# [PROBLEM DETAILS]
What you return should be the complete data below, word for word, with no pictures in it.

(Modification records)
•••

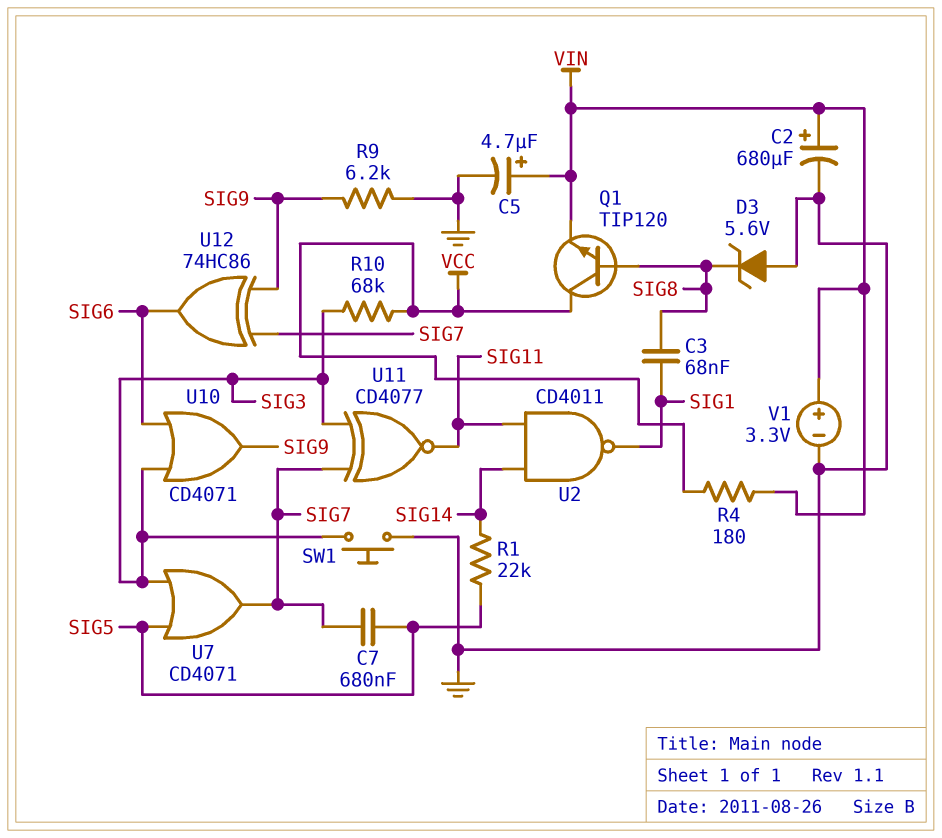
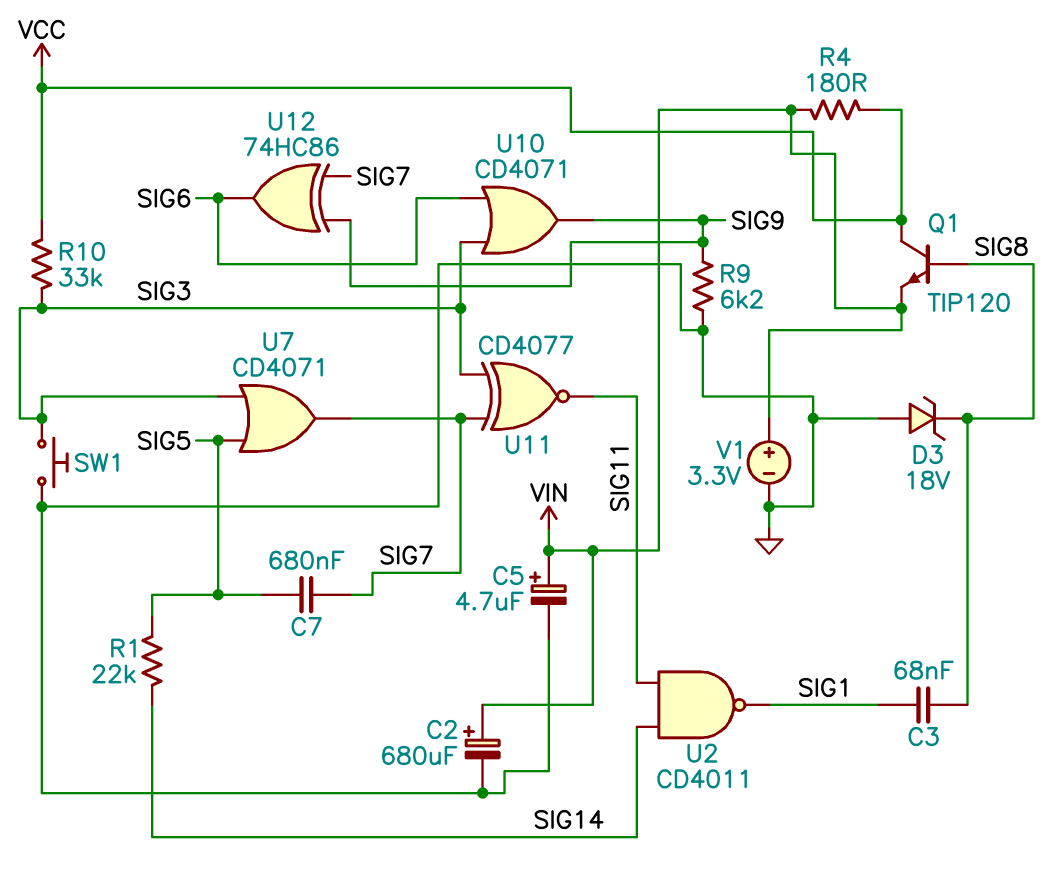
D3: zener 5.6V (A GND, K SIG8) -> zener 18V (A GND, K SIG8)
R10: 68k (SIG3, VCC) -> 33k (SIG3, VCC)

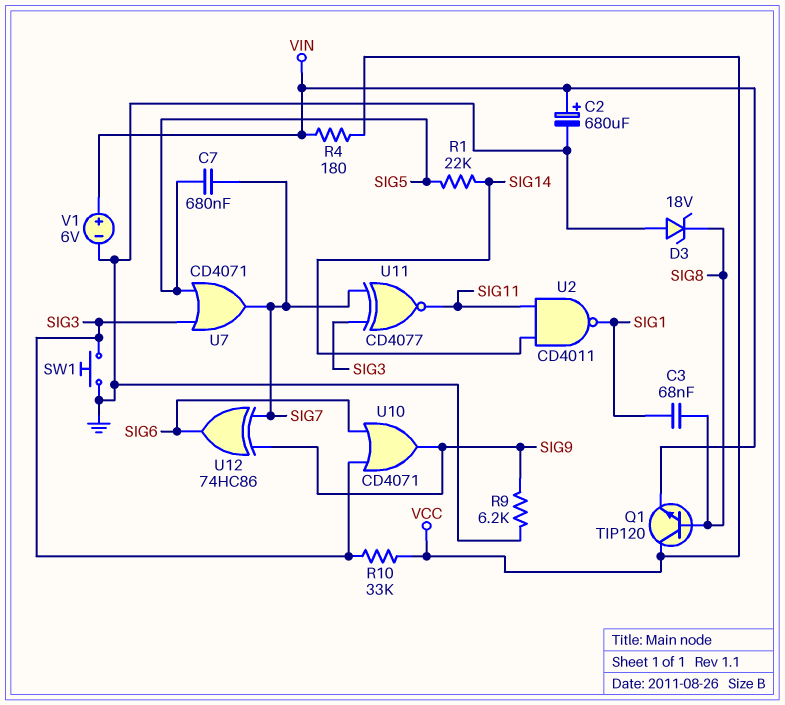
C5: 4.7uF (plus VIN, minus GND) -> none
V1: 3.3V (plus VIN, minus GND) -> 6V (plus VIN, minus GND)

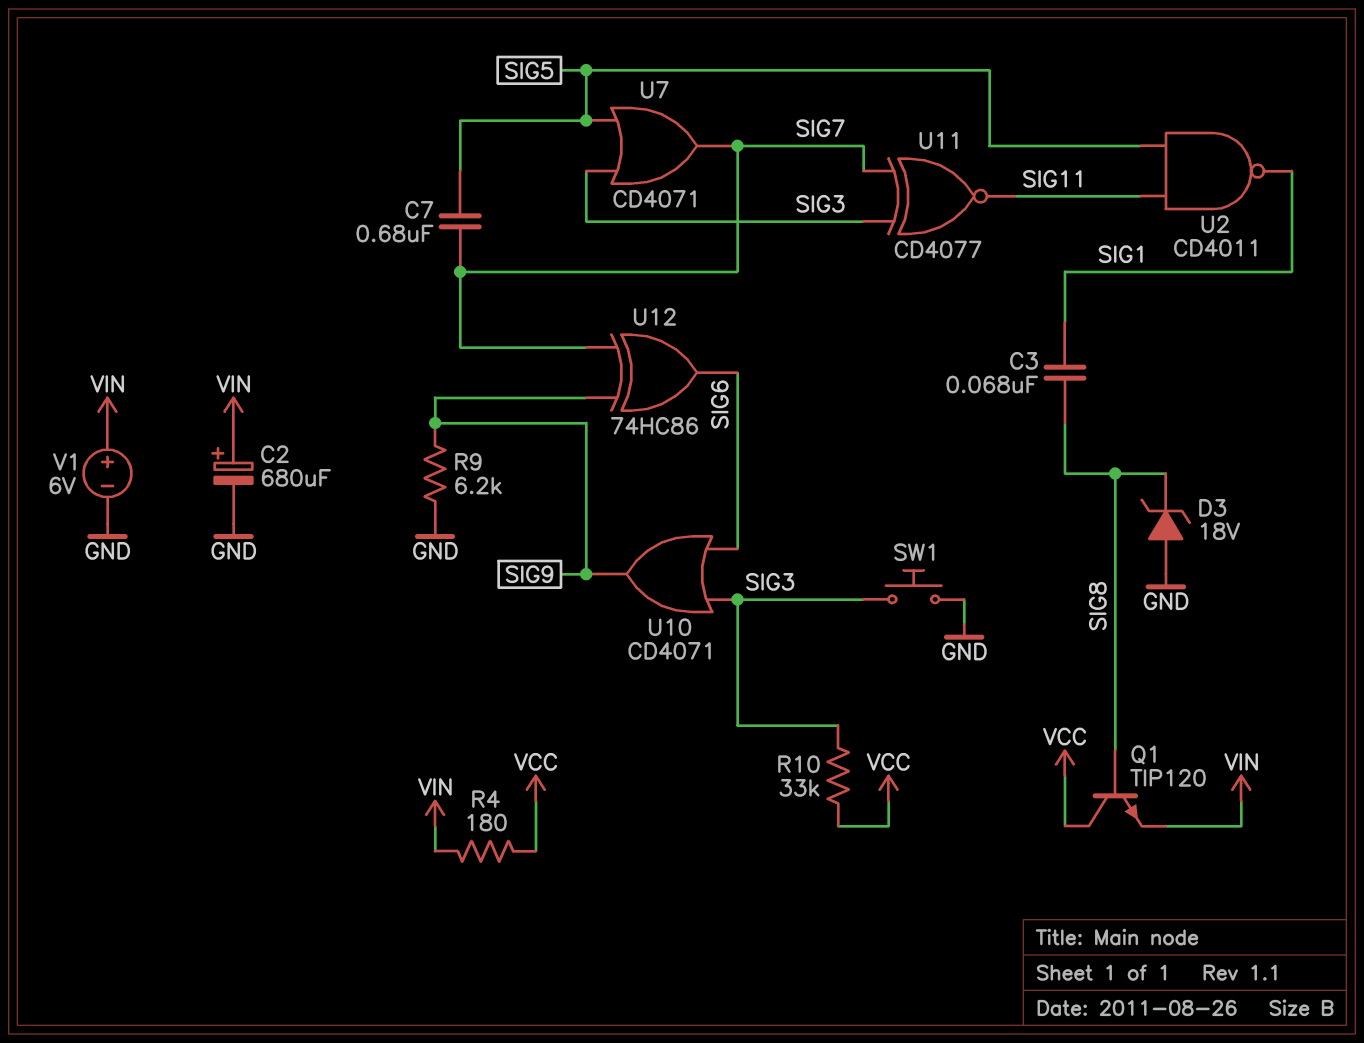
R1: 22k (SIG5, SIG14) -> none
U2: NAND CD4011 (in SIG11, in SIG14, out SIG1) -> NAND CD4011 (in SIG5, in SIG11, out SIG1)

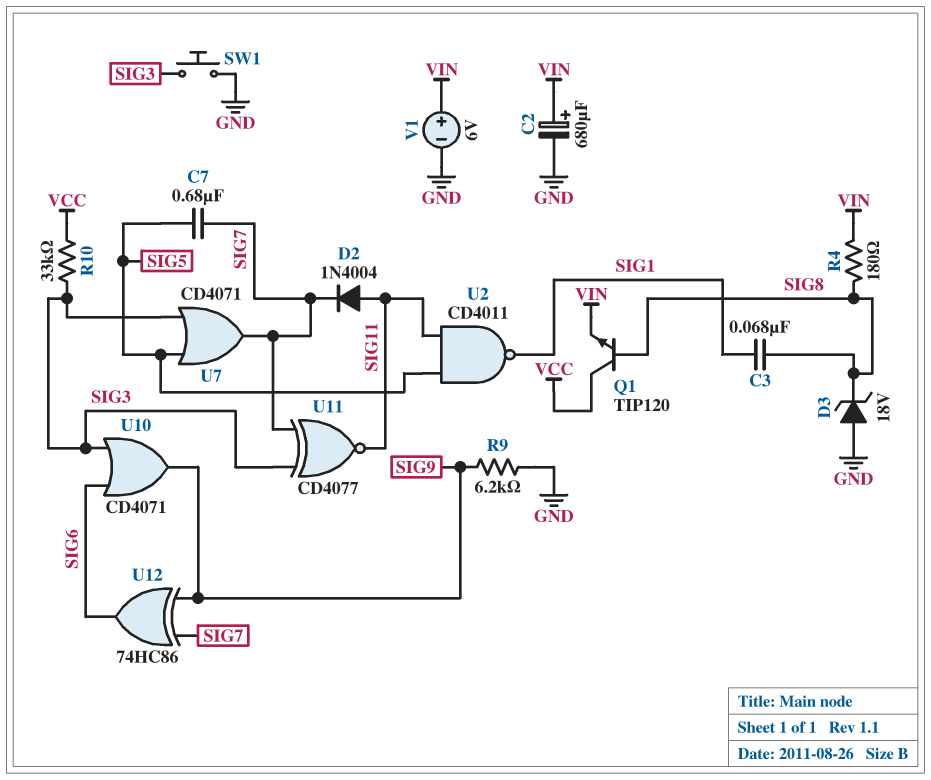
D2: none -> diode 1N4004 (A SIG11, K SIG7)
R4: 180 (VCC, VIN) -> 180 (SIG8, VIN)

•••

# [EXPECTED OUTPUT]
D3: zener 5.6V (A GND, K SIG8) -> zener 18V (A GND, K SIG8)
R10: 68k (SIG3, VCC) -> 33k (SIG3, VCC)

C5: 4.7uF (plus VIN, minus GND) -> none
V1: 3.3V (plus VIN, minus GND) -> 6V (plus VIN, minus GND)

R1: 22k (SIG5, SIG14) -> none
U2: NAND CD4011 (in SIG11, in SIG14, out SIG1) -> NAND CD4011 (in SIG5, in SIG11, out SIG1)

D2: none -> diode 1N4004 (A SIG11, K SIG7)
R4: 180 (VCC, VIN) -> 180 (SIG8, VIN)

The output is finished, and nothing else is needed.